What you have to do: What is the number of lines in these records with "teapot" in them? Answer with that number only.

Information:
#####
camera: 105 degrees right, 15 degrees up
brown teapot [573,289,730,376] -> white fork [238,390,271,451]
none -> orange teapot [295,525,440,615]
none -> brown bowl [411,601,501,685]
#####
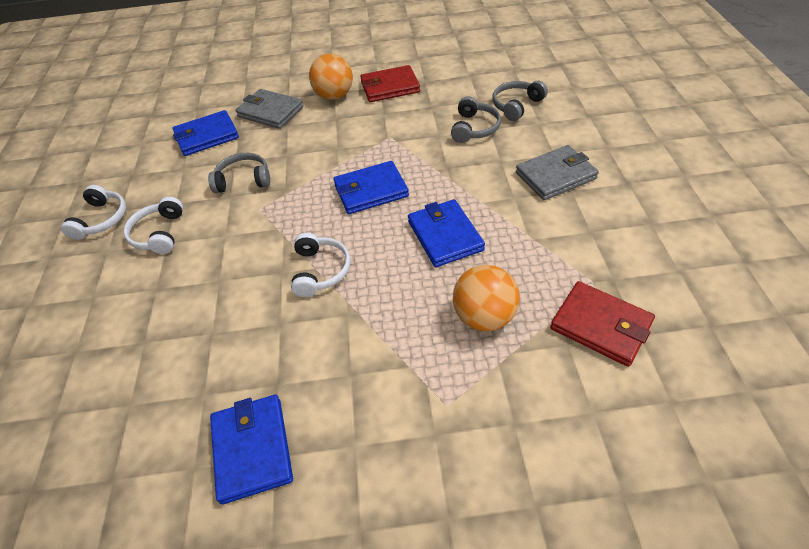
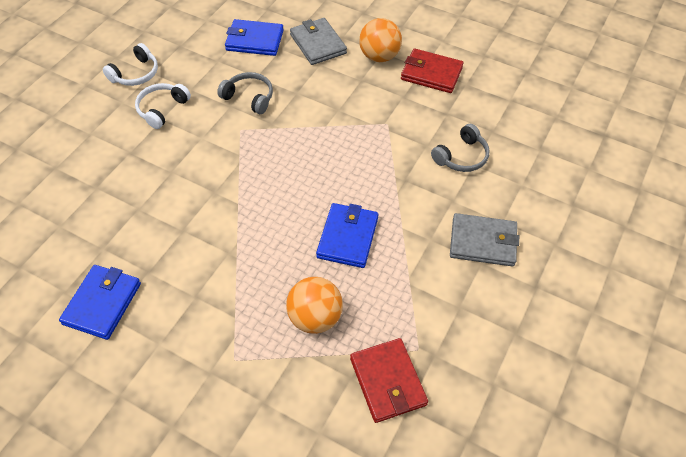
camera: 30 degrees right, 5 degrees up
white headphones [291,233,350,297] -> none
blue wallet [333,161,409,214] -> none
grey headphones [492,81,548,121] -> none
#####
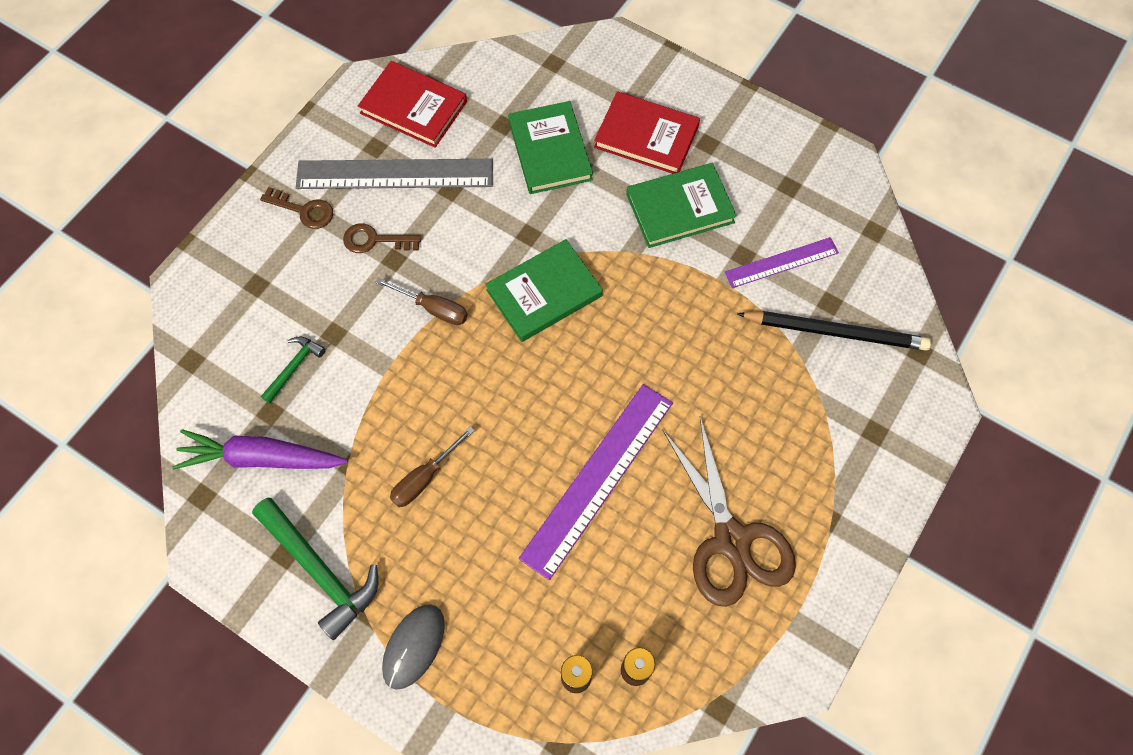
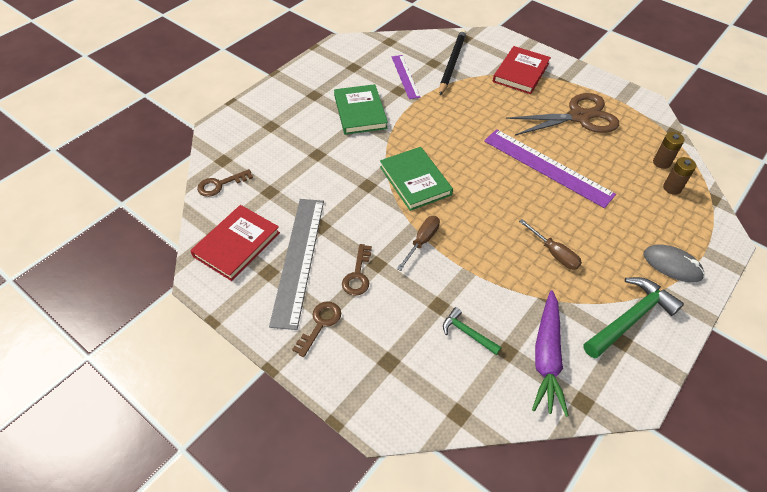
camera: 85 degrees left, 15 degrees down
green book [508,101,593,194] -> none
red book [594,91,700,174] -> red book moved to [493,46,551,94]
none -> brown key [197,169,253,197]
#####
Result for this task: 2